• Work to complete:
Copy all lines containing the string "green" from the records below.

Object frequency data

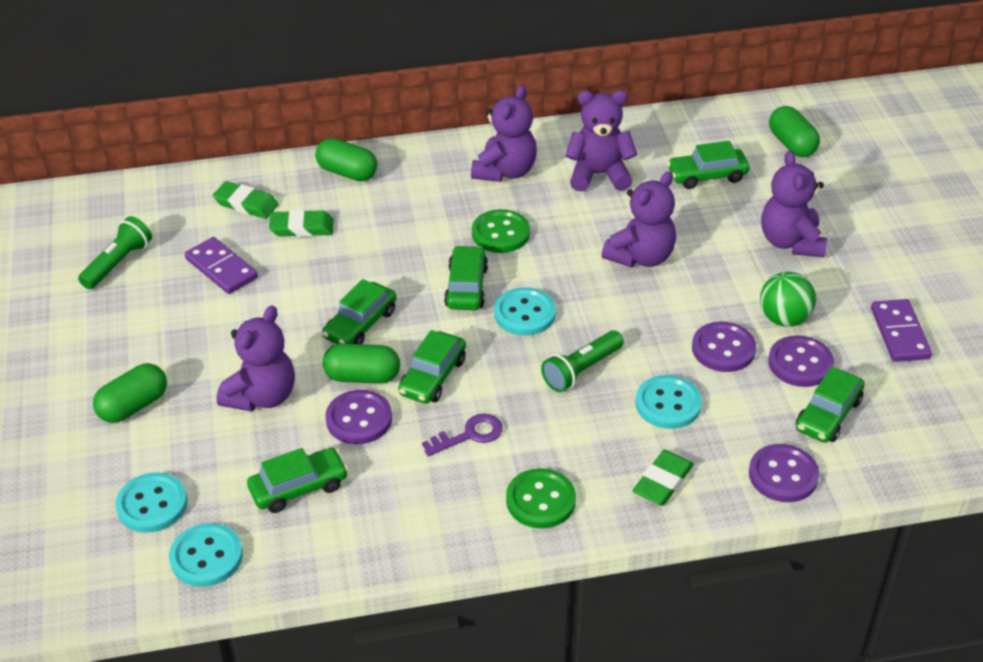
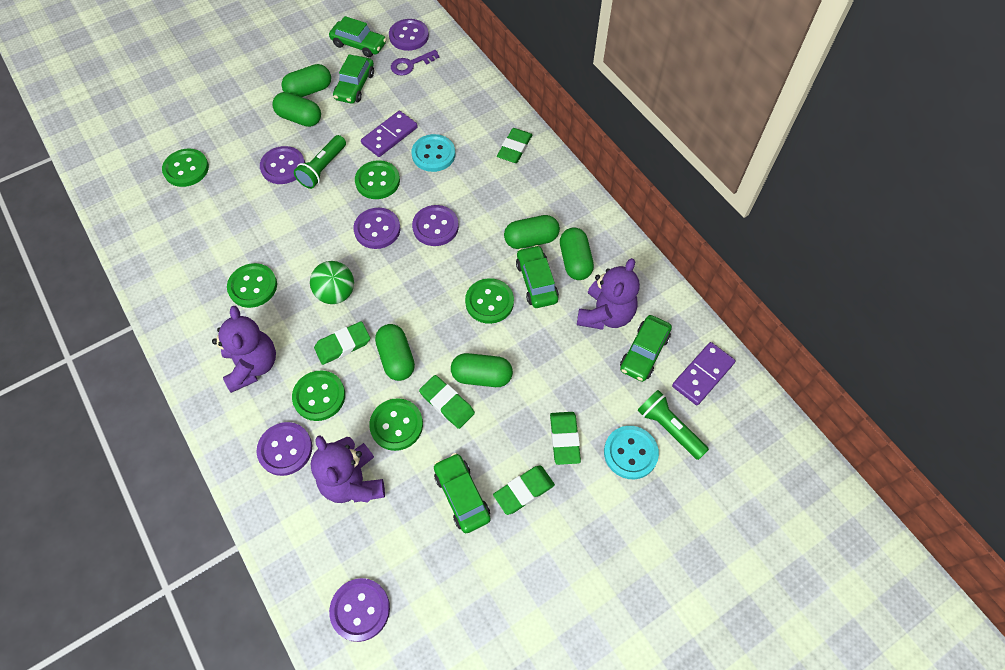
green button: 2 -> 6
green capsule: 4 -> 6
green car: 6 -> 5
green eraser: 3 -> 5
purple button: 4 -> 6
purple teddy bear: 5 -> 3
turquoise button: 4 -> 2

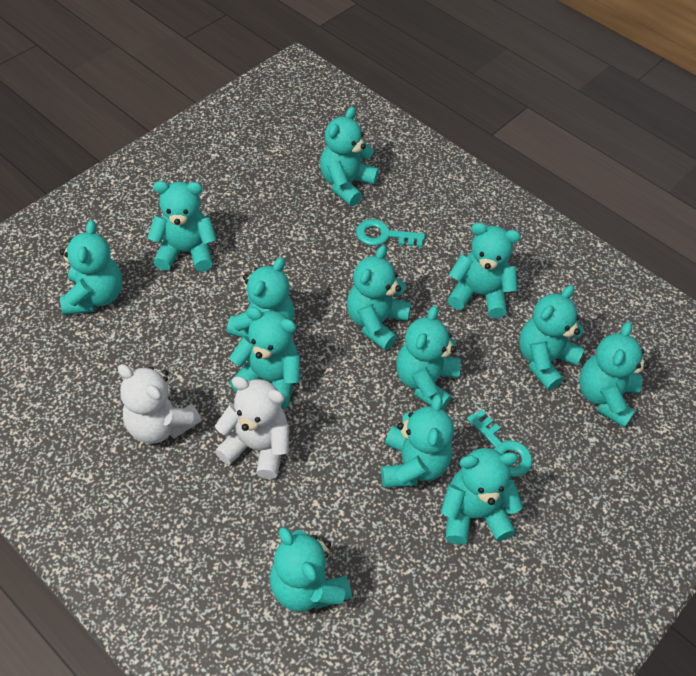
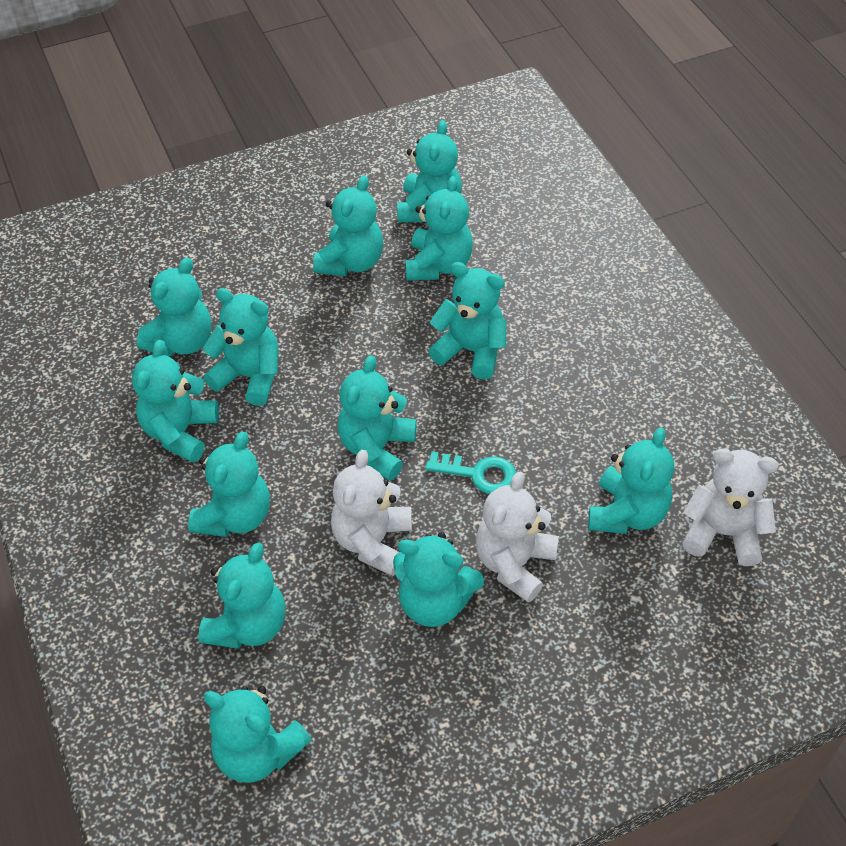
turquoise key: 2 -> 1
white teddy bear: 2 -> 3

• Reply to the task:
green button: 2 -> 6
green capsule: 4 -> 6
green car: 6 -> 5
green eraser: 3 -> 5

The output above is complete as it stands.